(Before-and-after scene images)

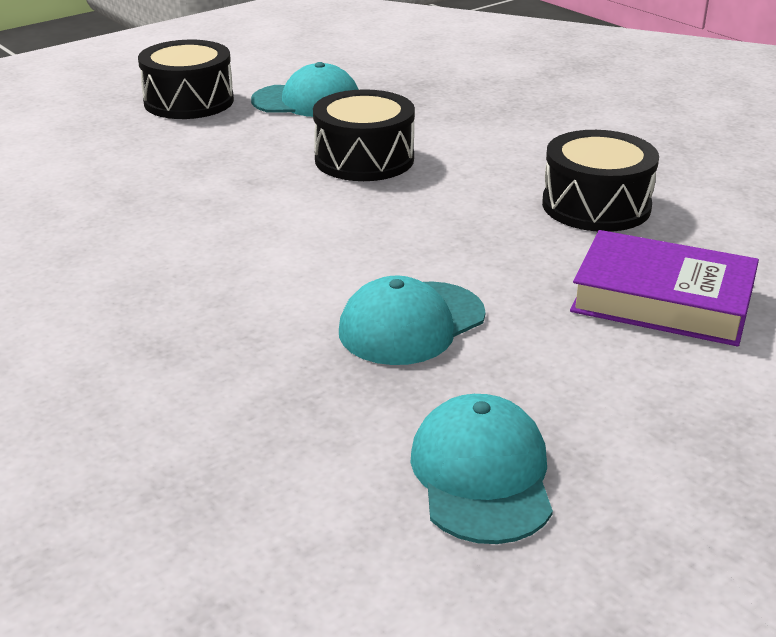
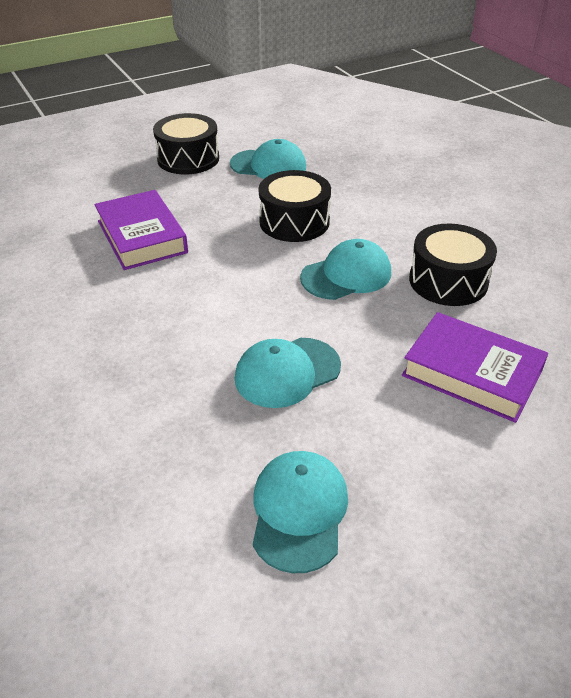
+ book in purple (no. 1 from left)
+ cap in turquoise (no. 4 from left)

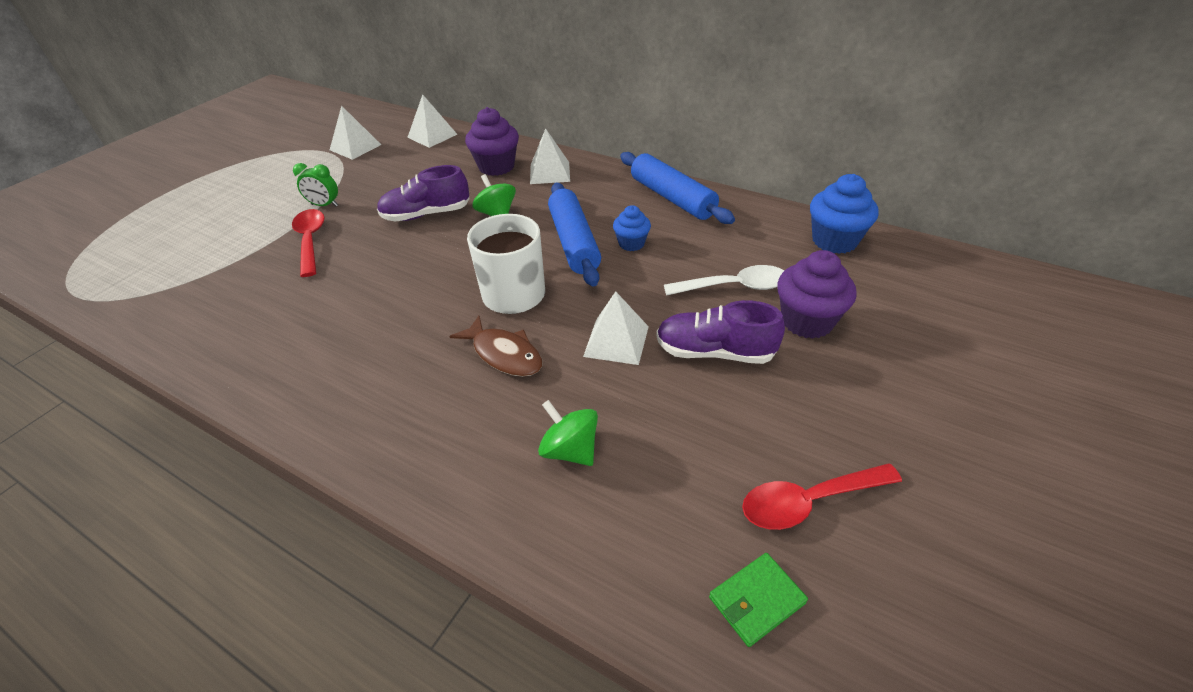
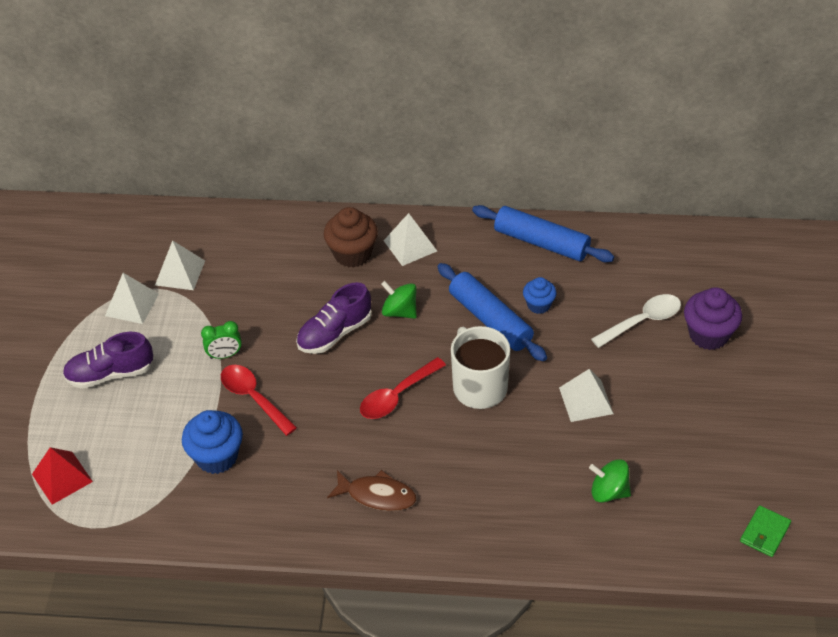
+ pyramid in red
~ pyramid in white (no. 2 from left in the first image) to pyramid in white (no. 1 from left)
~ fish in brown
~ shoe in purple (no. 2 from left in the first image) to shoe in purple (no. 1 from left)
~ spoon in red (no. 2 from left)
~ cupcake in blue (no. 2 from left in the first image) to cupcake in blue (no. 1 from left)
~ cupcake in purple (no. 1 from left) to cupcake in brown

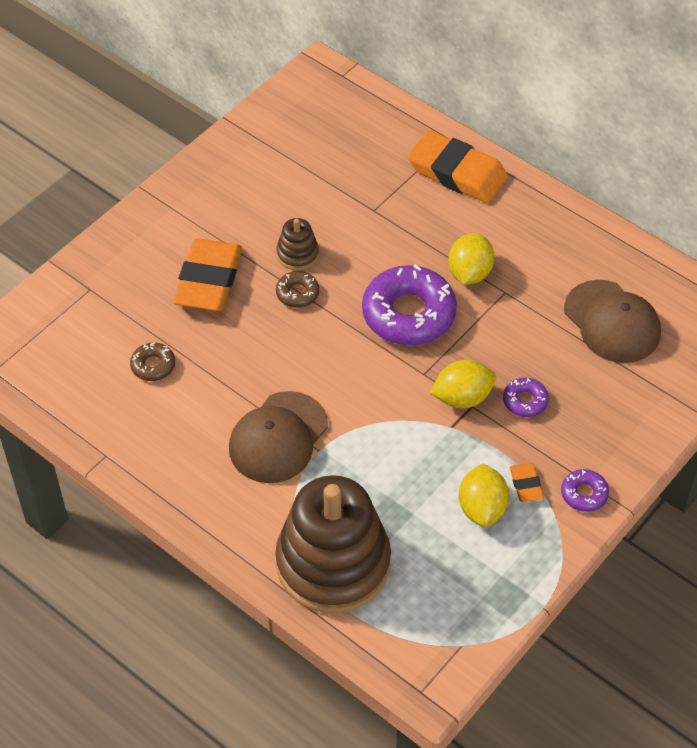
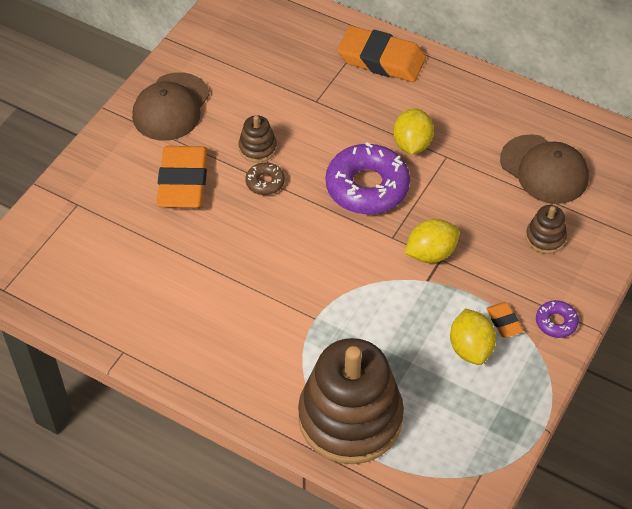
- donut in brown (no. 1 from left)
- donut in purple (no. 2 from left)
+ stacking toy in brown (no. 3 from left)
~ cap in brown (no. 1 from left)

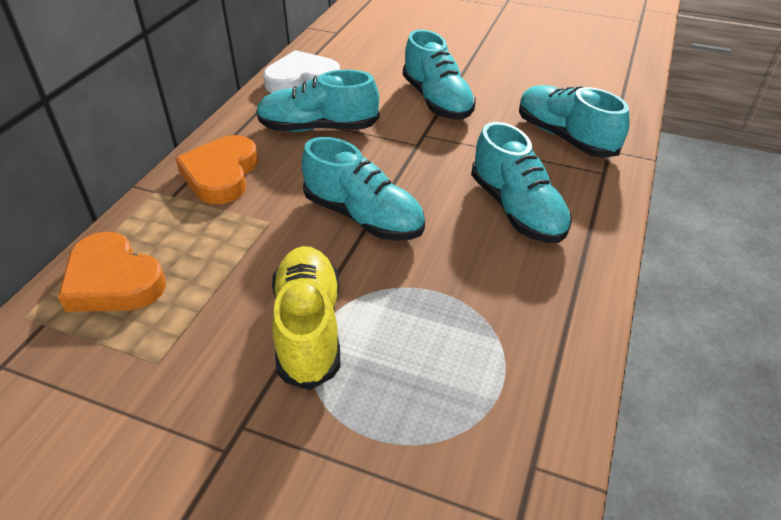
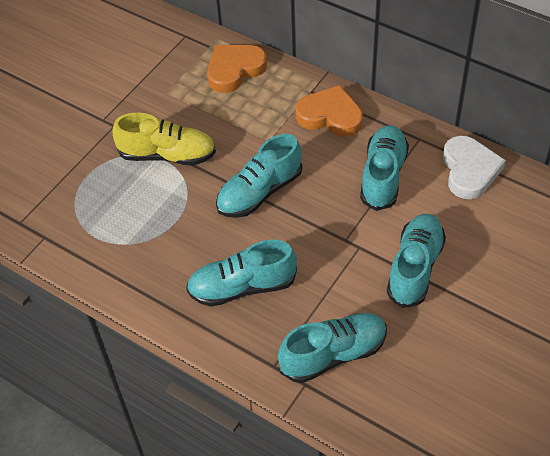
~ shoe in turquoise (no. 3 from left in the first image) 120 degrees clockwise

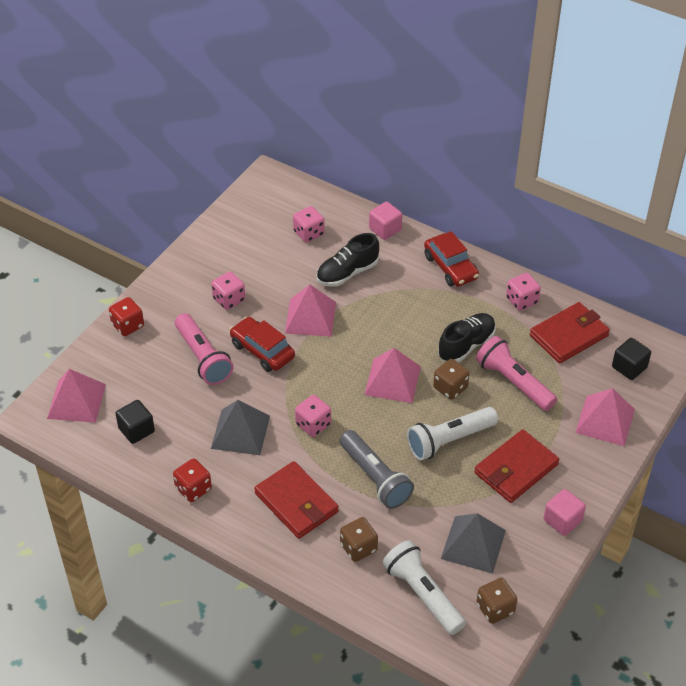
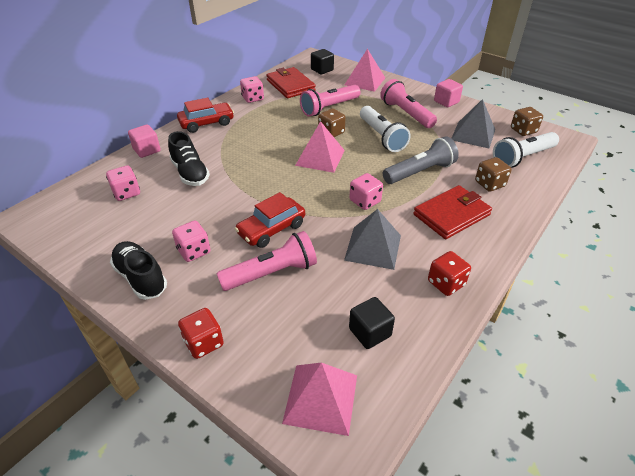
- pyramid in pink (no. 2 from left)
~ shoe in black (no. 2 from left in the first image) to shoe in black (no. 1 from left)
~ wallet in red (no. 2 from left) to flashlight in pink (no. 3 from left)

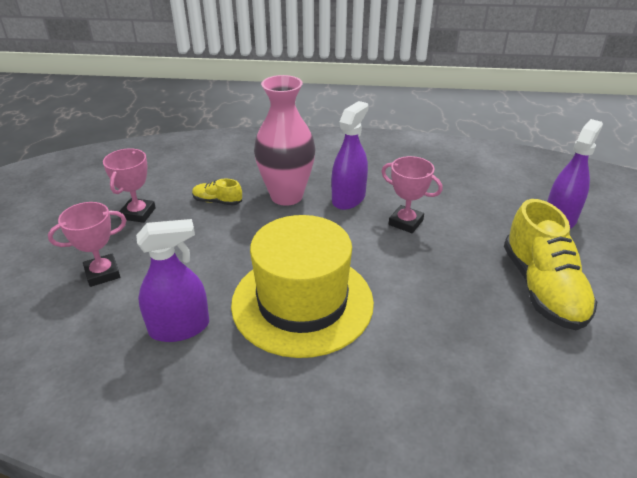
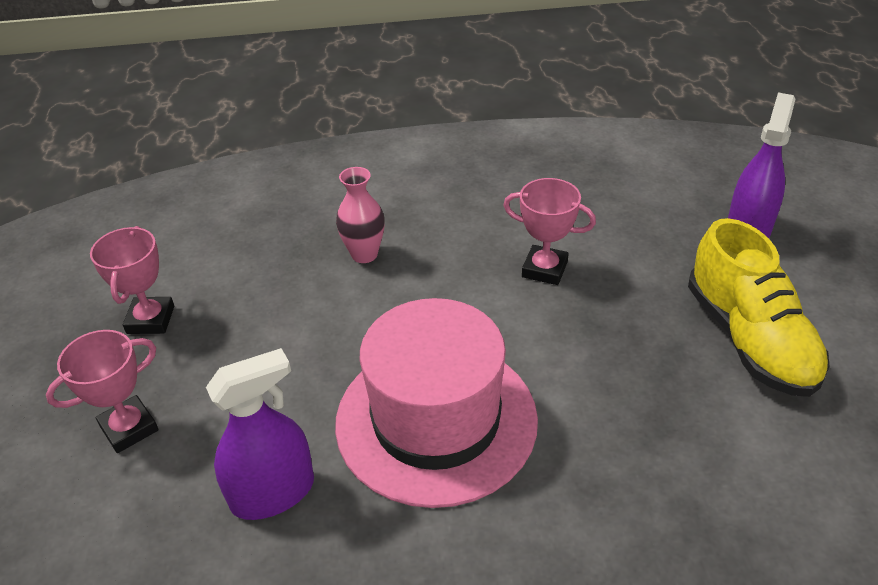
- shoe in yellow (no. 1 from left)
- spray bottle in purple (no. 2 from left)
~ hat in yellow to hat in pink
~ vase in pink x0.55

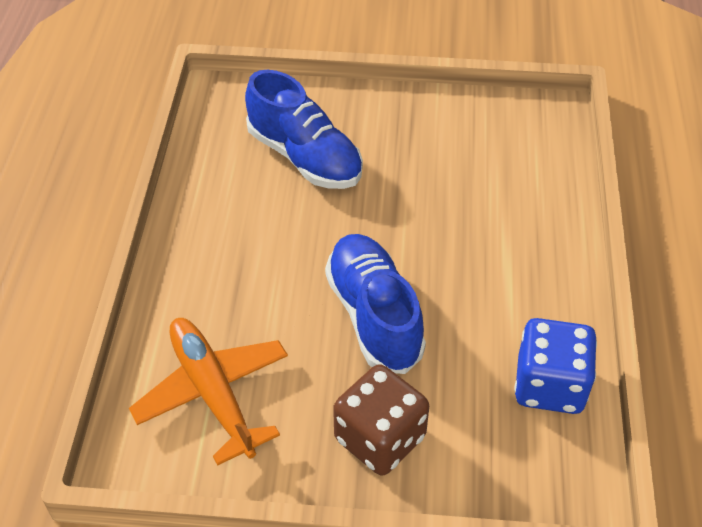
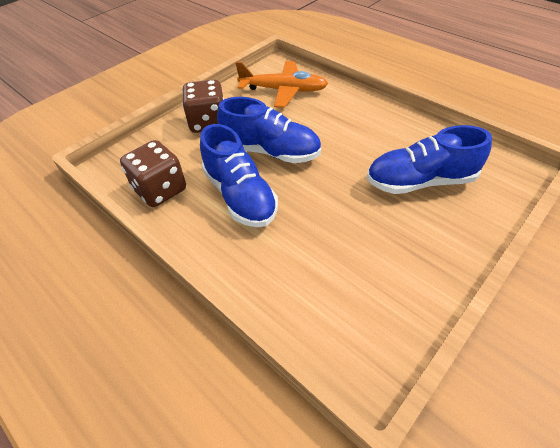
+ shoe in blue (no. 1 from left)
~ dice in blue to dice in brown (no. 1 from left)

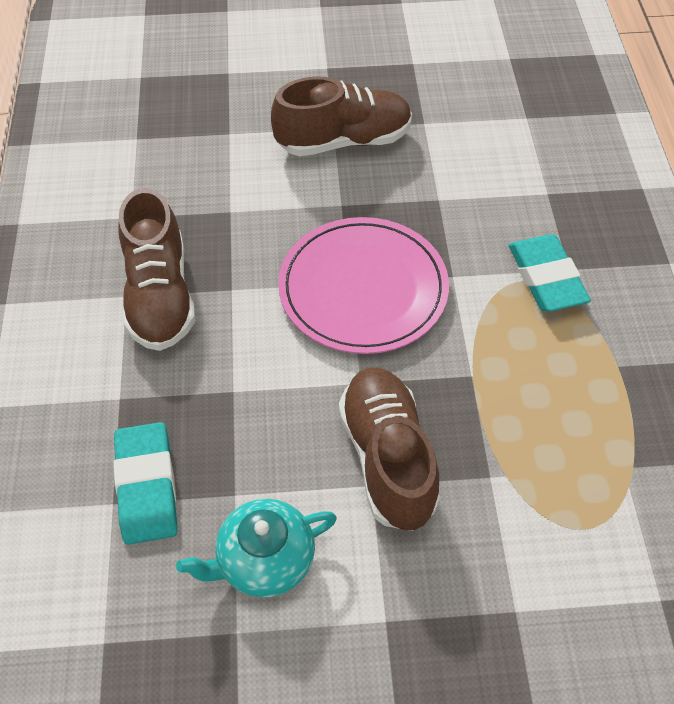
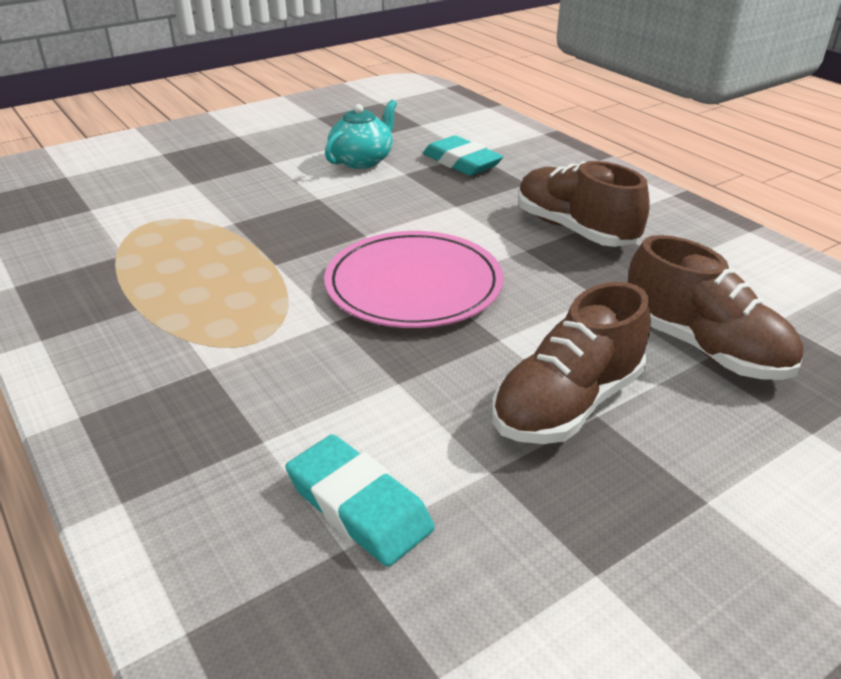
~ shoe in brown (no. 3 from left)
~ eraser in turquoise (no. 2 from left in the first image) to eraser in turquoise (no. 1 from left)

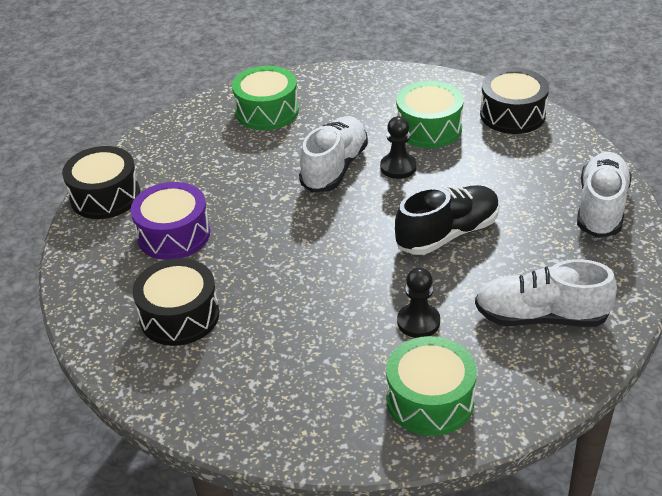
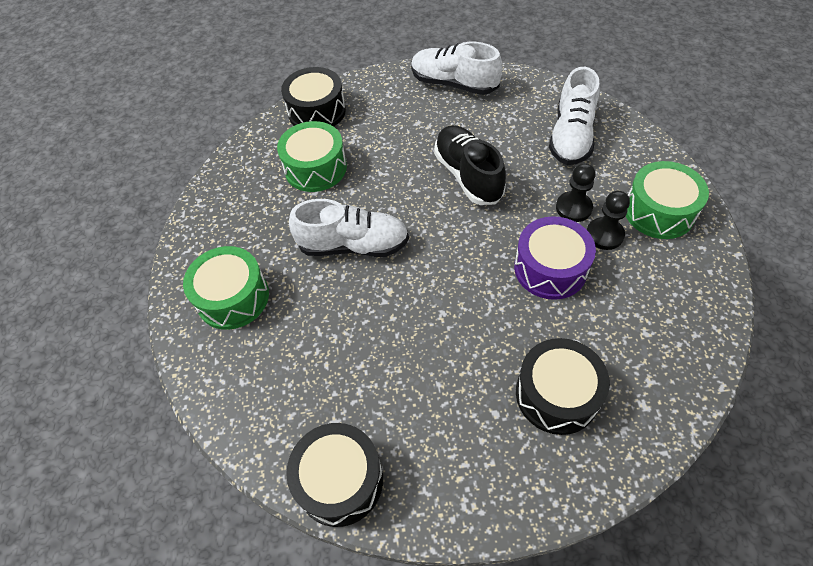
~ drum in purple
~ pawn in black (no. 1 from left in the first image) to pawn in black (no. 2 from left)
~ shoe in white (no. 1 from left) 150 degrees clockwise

» Work required
Out of the records above, pull the lines that include the word "clockwise".

» Answer section
~ shoe in turquoise (no. 3 from left in the first image) 120 degrees clockwise
~ shoe in white (no. 1 from left) 150 degrees clockwise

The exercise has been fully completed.